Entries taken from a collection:
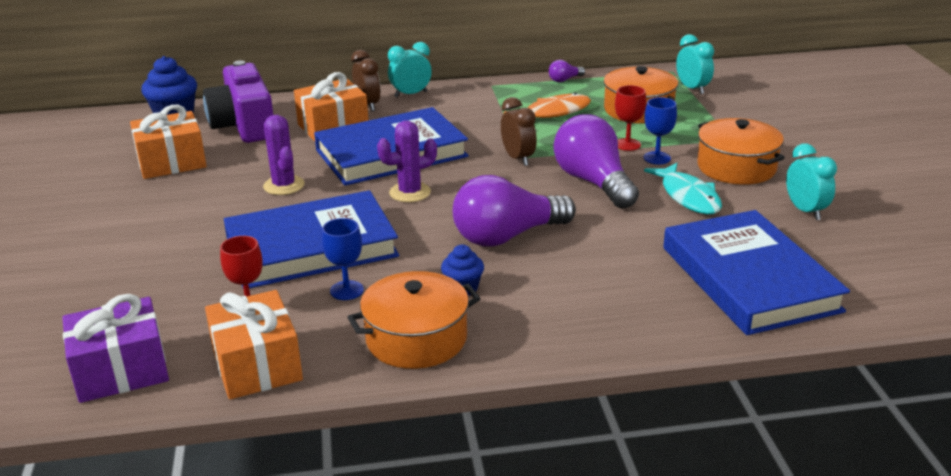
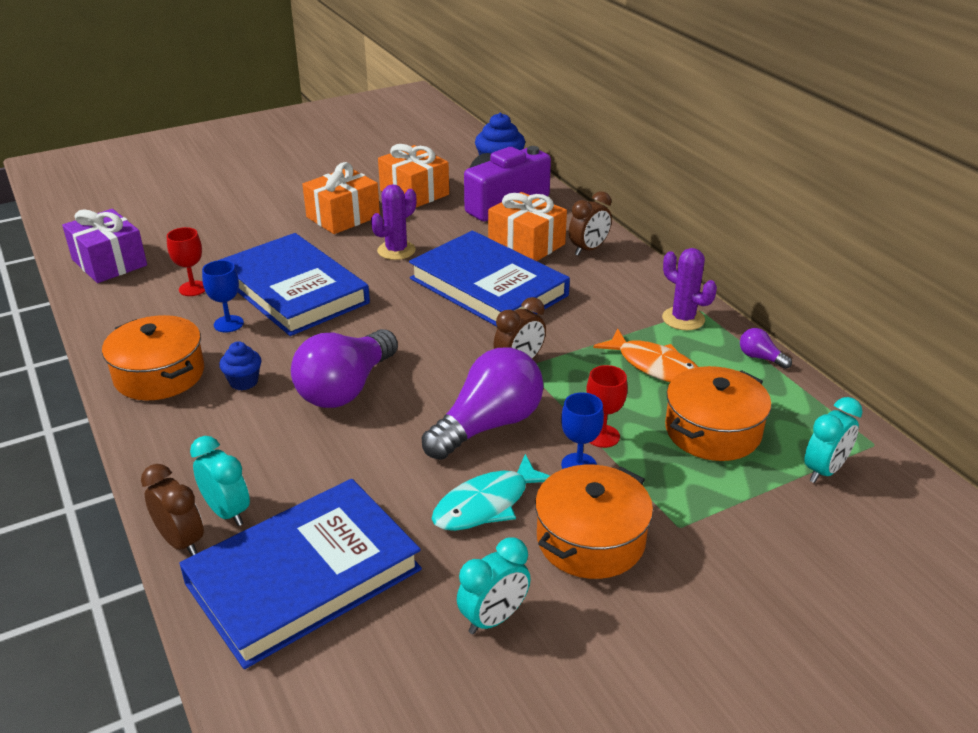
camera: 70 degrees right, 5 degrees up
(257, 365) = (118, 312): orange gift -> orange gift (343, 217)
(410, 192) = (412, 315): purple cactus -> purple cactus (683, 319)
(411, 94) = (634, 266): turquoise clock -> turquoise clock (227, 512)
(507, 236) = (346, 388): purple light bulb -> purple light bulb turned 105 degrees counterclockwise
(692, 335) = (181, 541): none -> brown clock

...

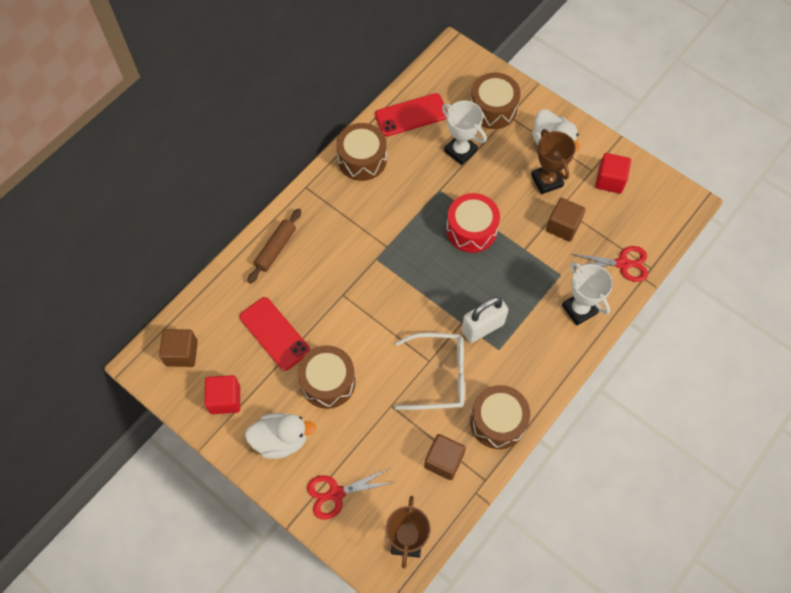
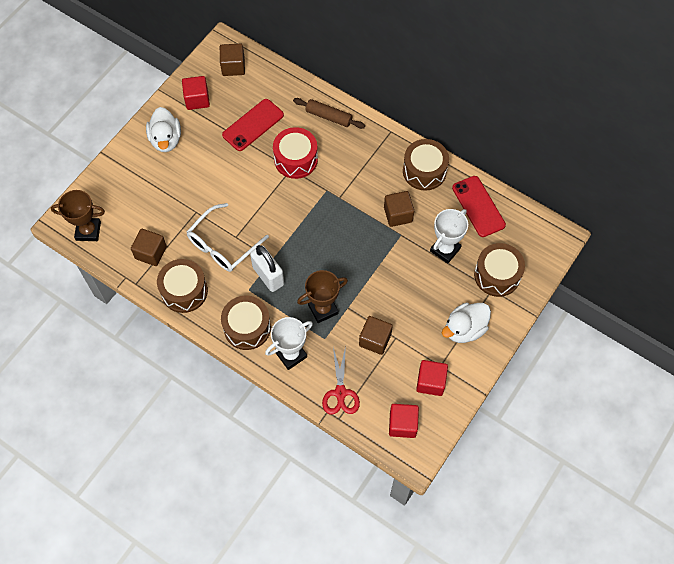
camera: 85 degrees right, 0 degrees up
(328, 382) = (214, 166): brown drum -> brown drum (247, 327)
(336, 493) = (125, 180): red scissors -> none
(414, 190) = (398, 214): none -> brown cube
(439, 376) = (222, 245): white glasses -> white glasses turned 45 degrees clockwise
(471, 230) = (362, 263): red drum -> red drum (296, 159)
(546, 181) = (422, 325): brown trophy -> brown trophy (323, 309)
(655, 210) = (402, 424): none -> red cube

| EXERCISE DESCRIPTION |
Give the number of lines in the records above that contain the word "right", and nothing more.

| TASK SOLUTION |
2